=== RAW DATA ===
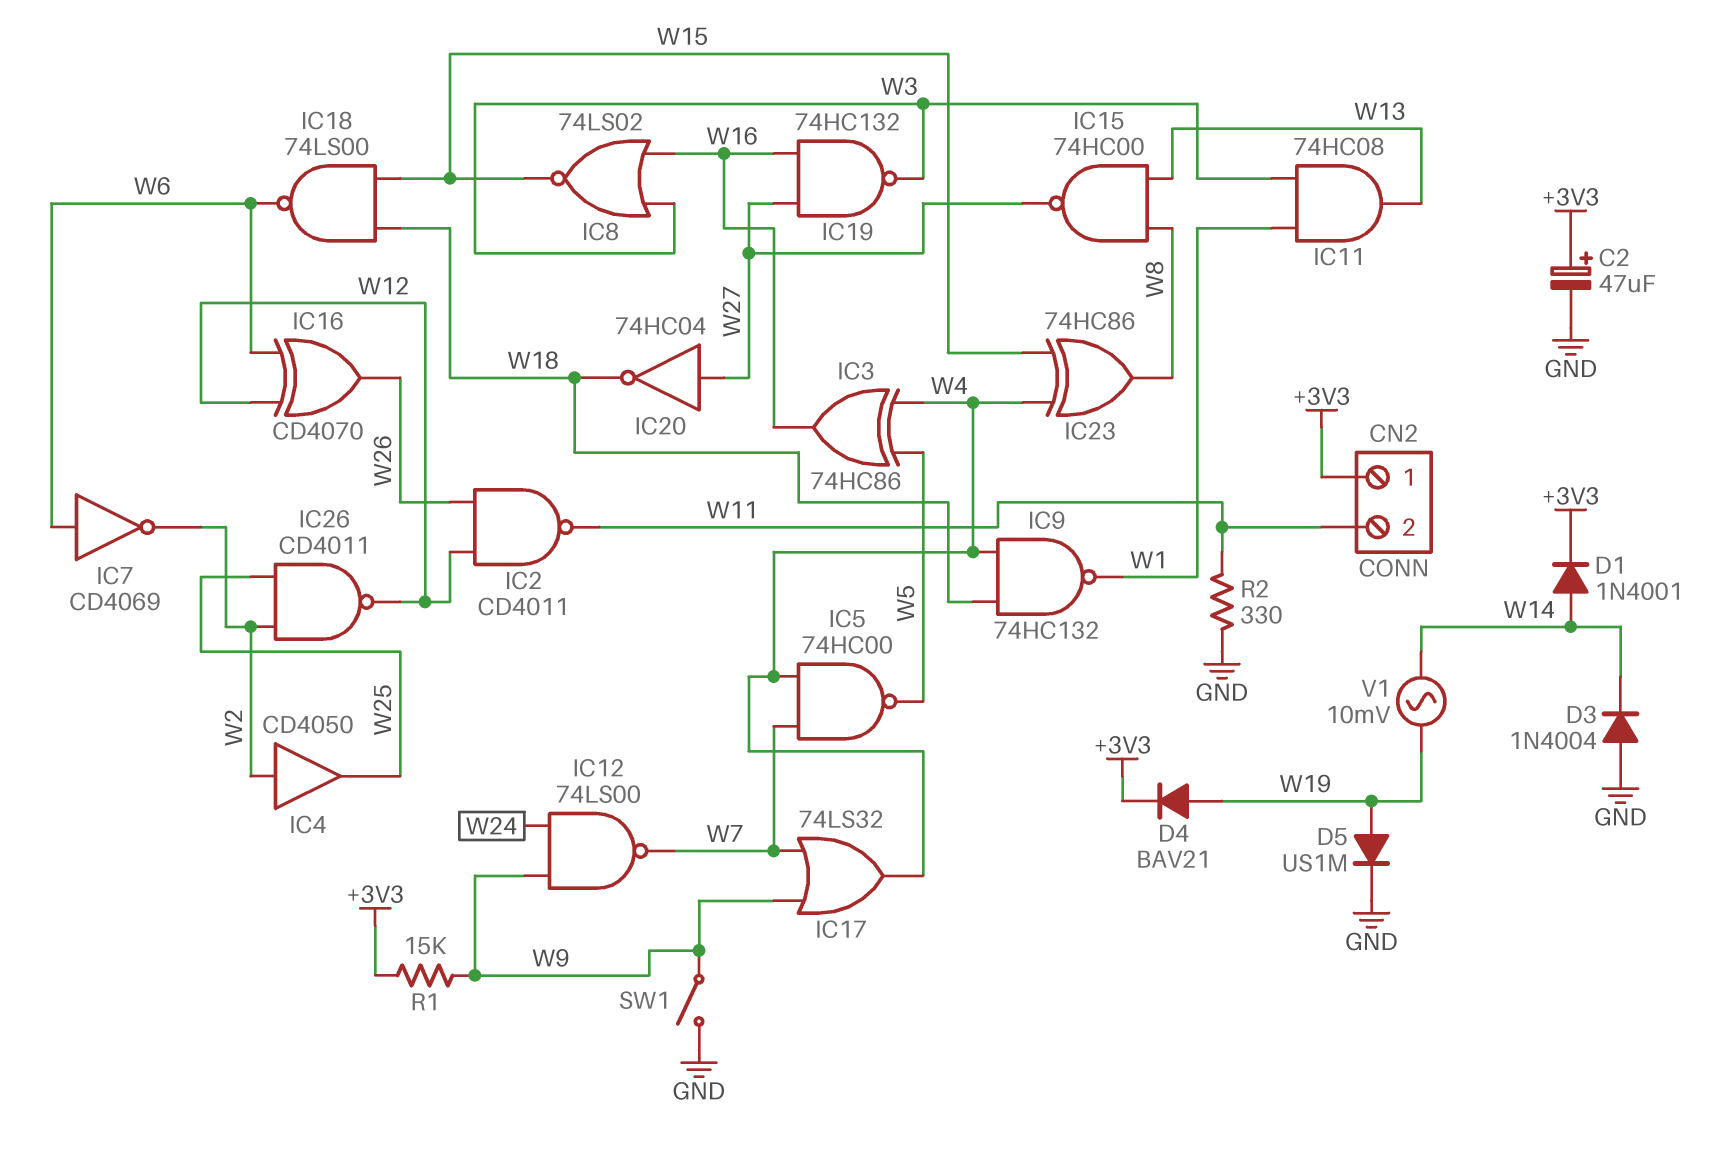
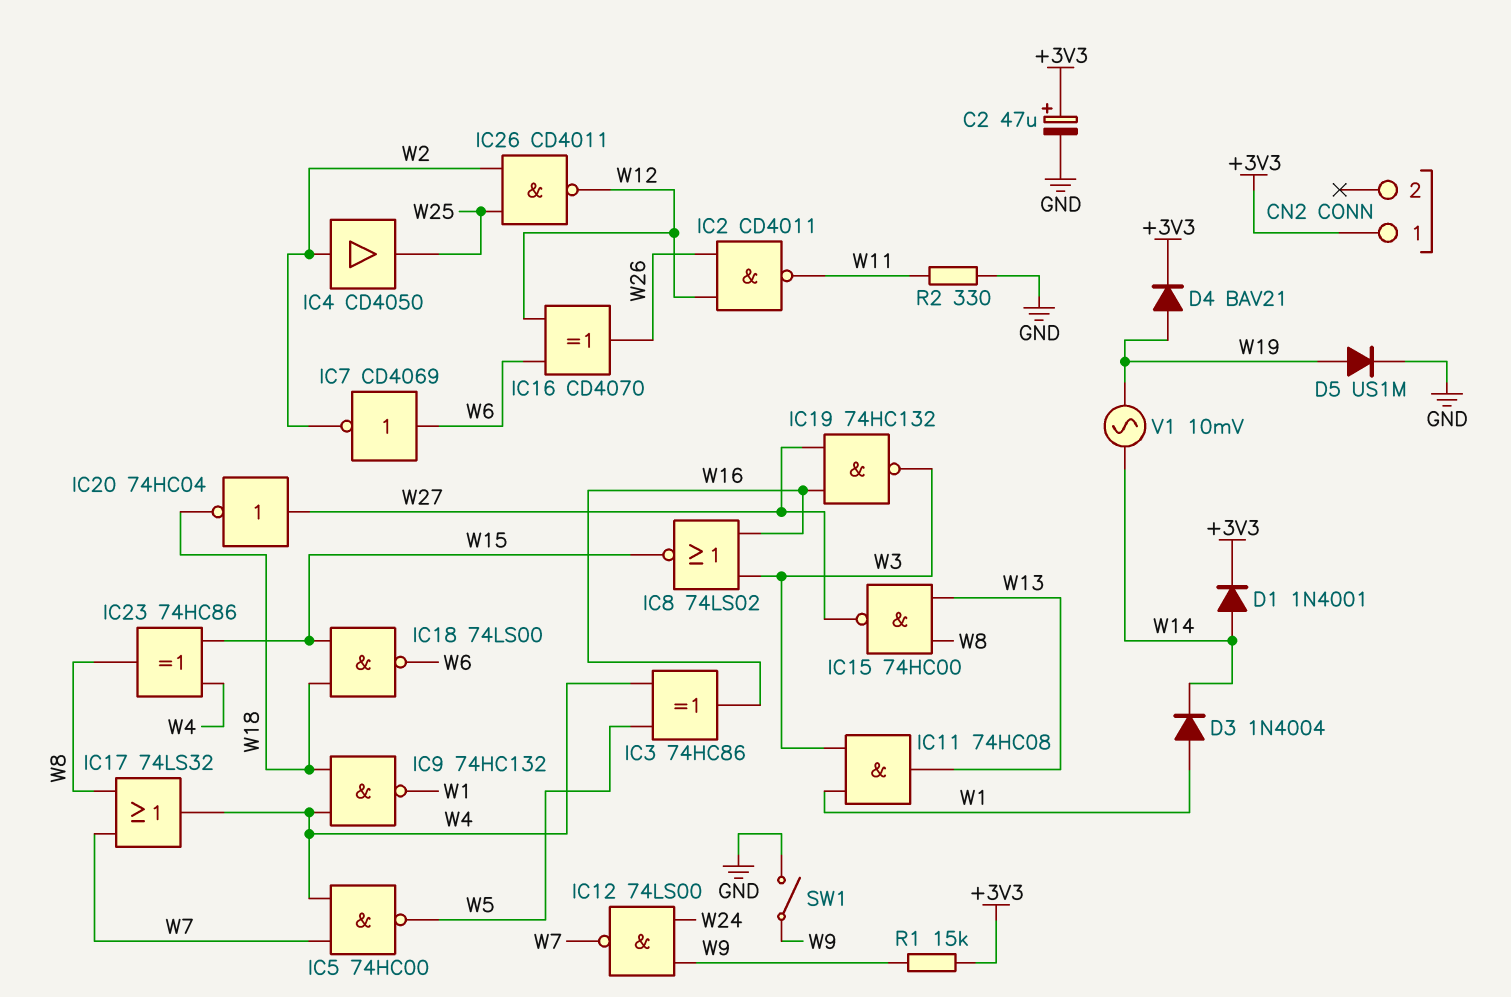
CN2 pin 2: W11 -> none
D3: diode 1N4004 (A GND, K W14) -> diode 1N4004 (A W1, K W14)
IC17: OR 74LS32 (in W7, in W9, out W4) -> OR 74LS32 (in W7, in W8, out W4)

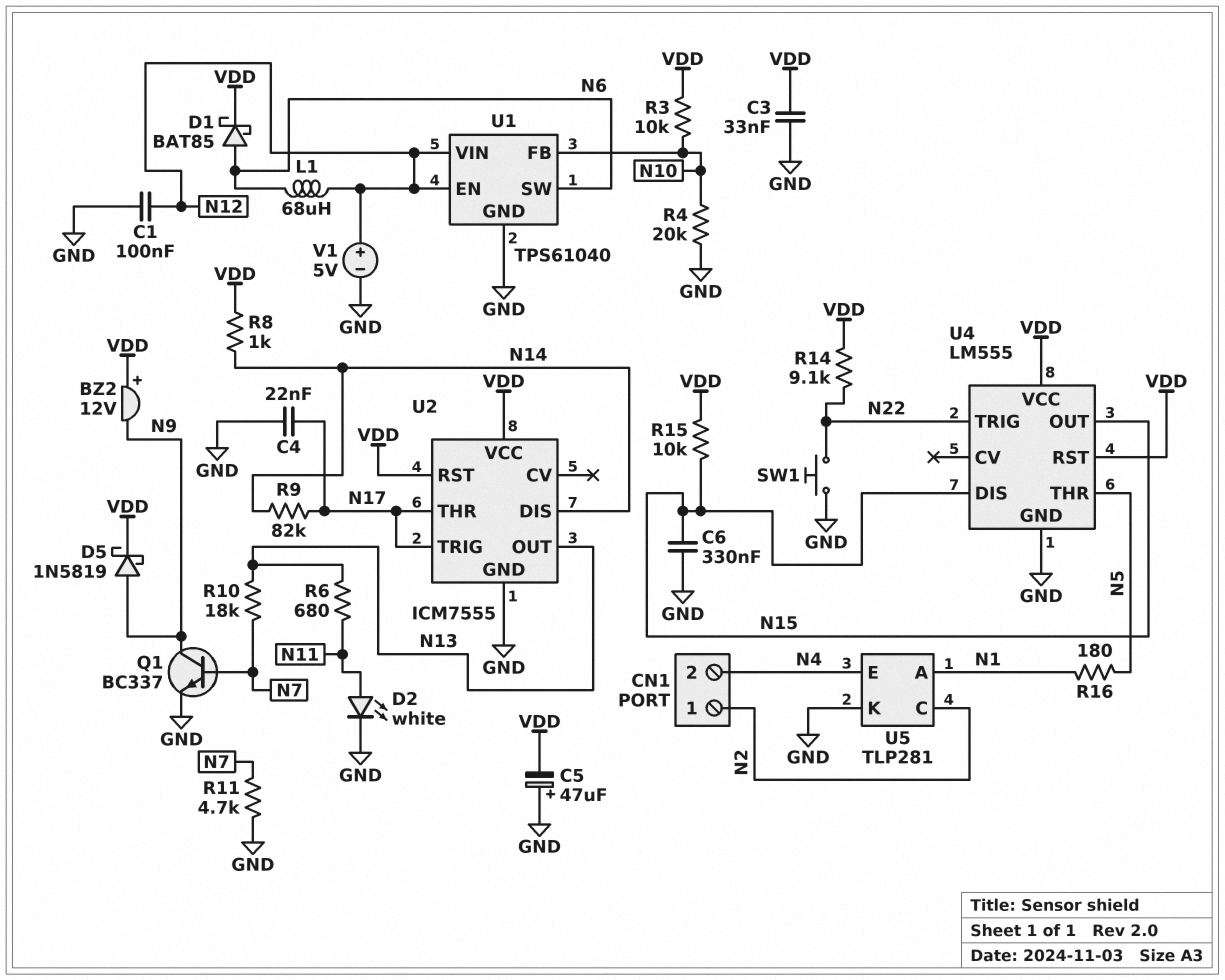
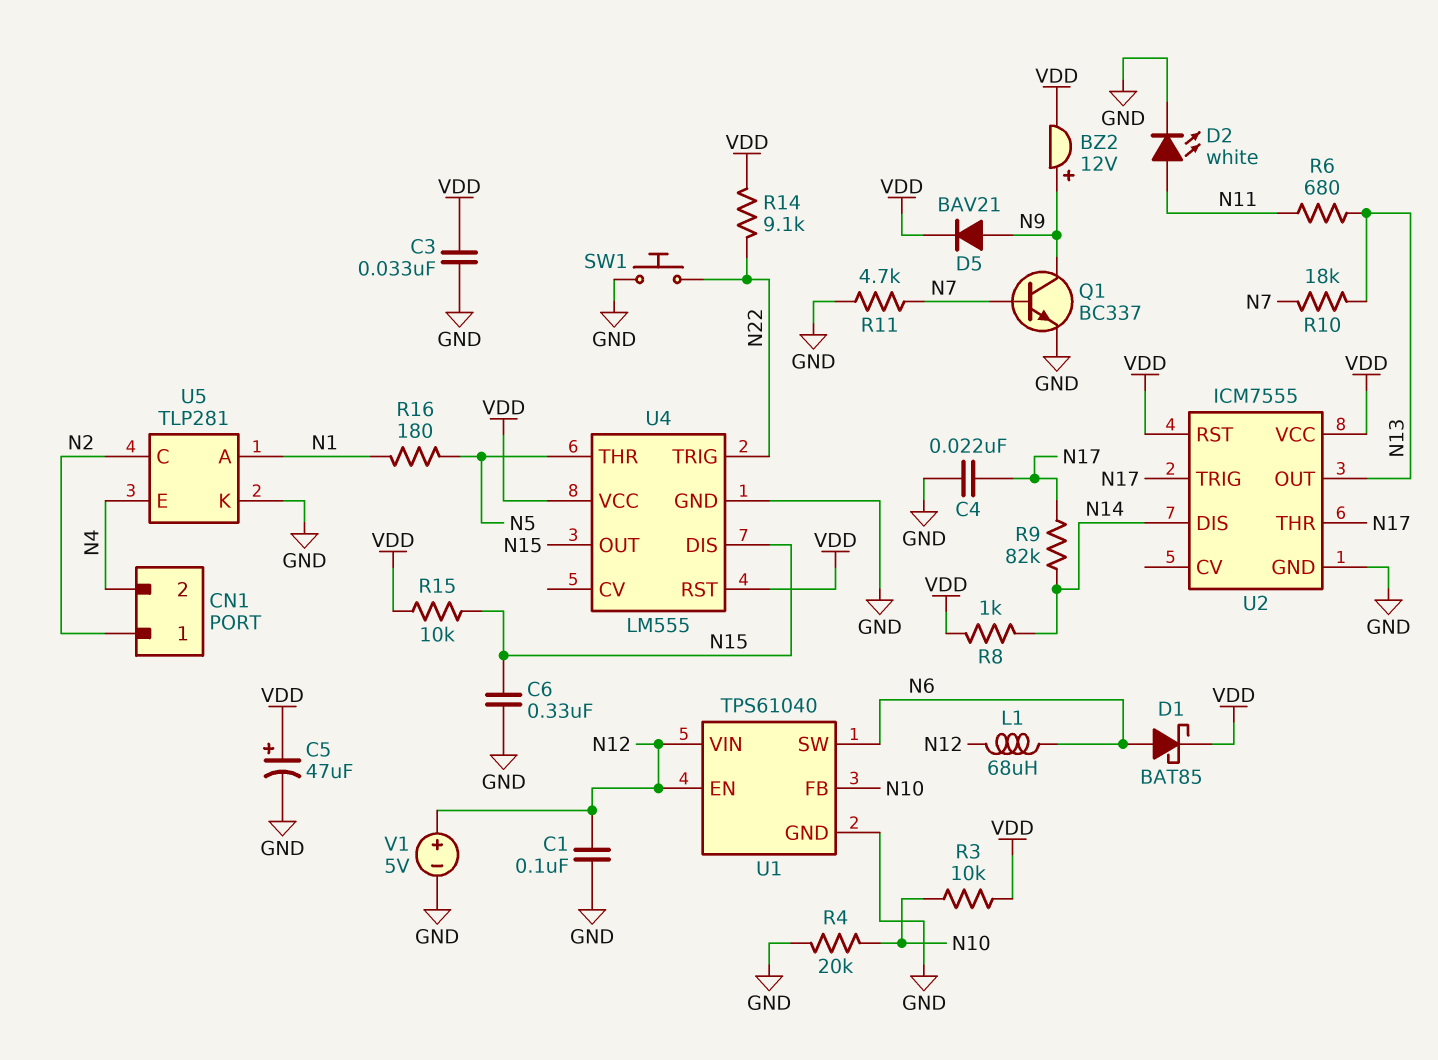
BZ2: buzzer 12V (plus VDD, minus N9) -> buzzer 12V (plus N9, minus VDD)
C5: 47uF (plus GND, minus VDD) -> 47uF (plus VDD, minus GND)
D5: schottky 1N5819 (A N9, K VDD) -> diode BAV21 (A N9, K VDD)

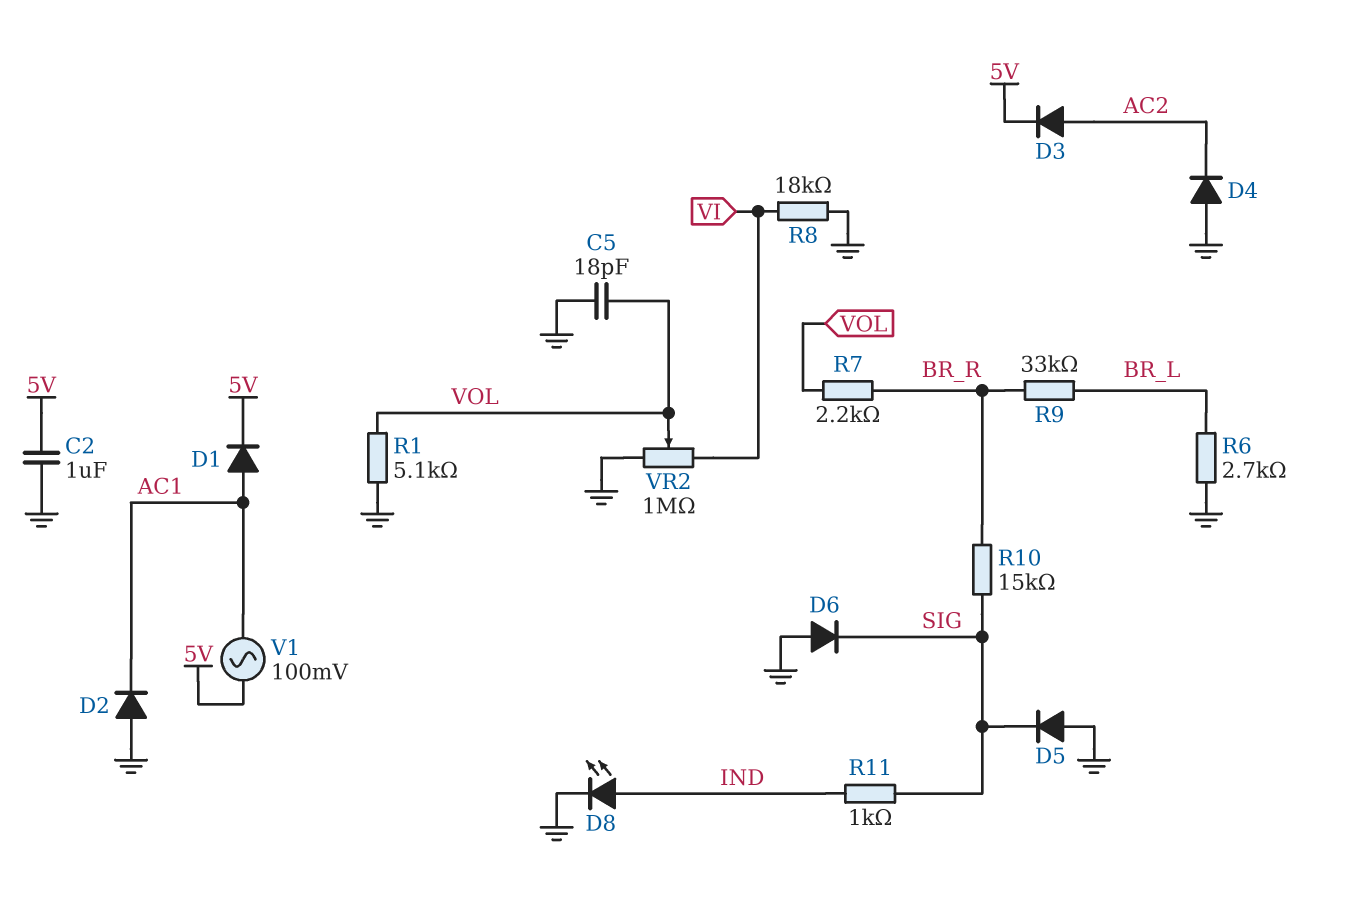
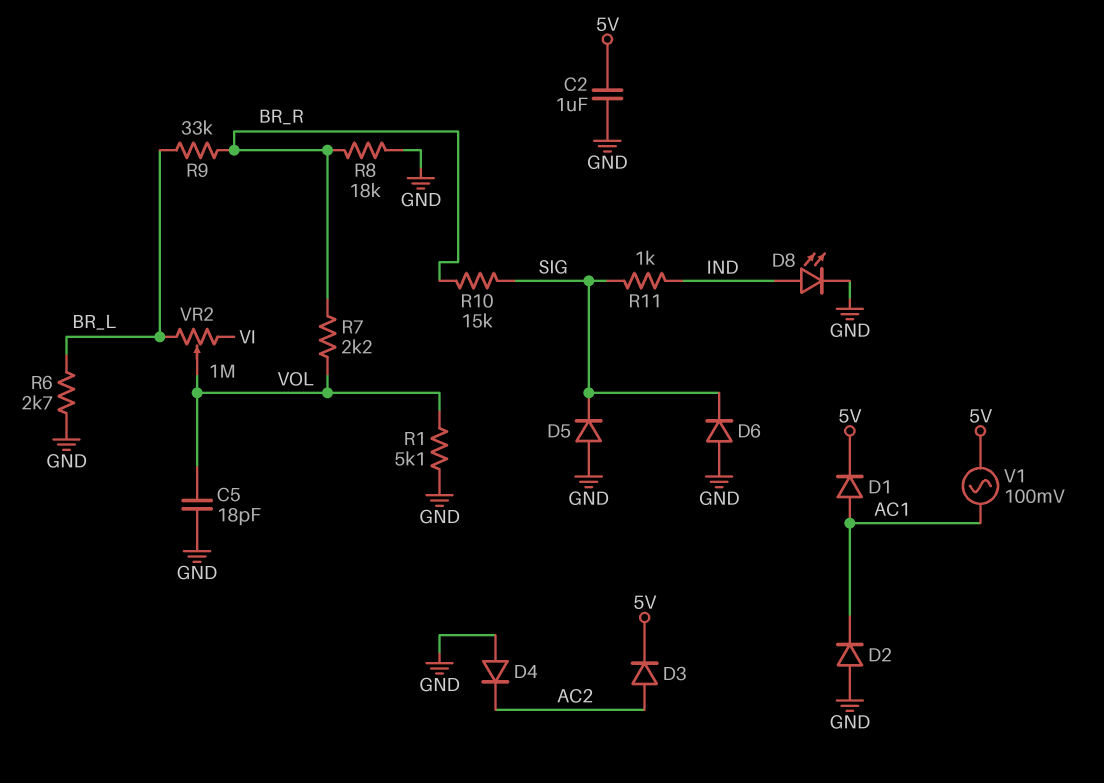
R8: 18k (GND, VI) -> 18k (BR_R, GND)
VR2: 1M (GND, VI, wiper VOL) -> 1M (BR_L, VI, wiper VOL)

=== WHAT TO PRODUCE ===
None of the pictures should appear, though every line of the data above must be reproduced exactly.

=== PROBLEM SOLUTION ===
CN2 pin 2: W11 -> none
D3: diode 1N4004 (A GND, K W14) -> diode 1N4004 (A W1, K W14)
IC17: OR 74LS32 (in W7, in W9, out W4) -> OR 74LS32 (in W7, in W8, out W4)

BZ2: buzzer 12V (plus VDD, minus N9) -> buzzer 12V (plus N9, minus VDD)
C5: 47uF (plus GND, minus VDD) -> 47uF (plus VDD, minus GND)
D5: schottky 1N5819 (A N9, K VDD) -> diode BAV21 (A N9, K VDD)

R8: 18k (GND, VI) -> 18k (BR_R, GND)
VR2: 1M (GND, VI, wiper VOL) -> 1M (BR_L, VI, wiper VOL)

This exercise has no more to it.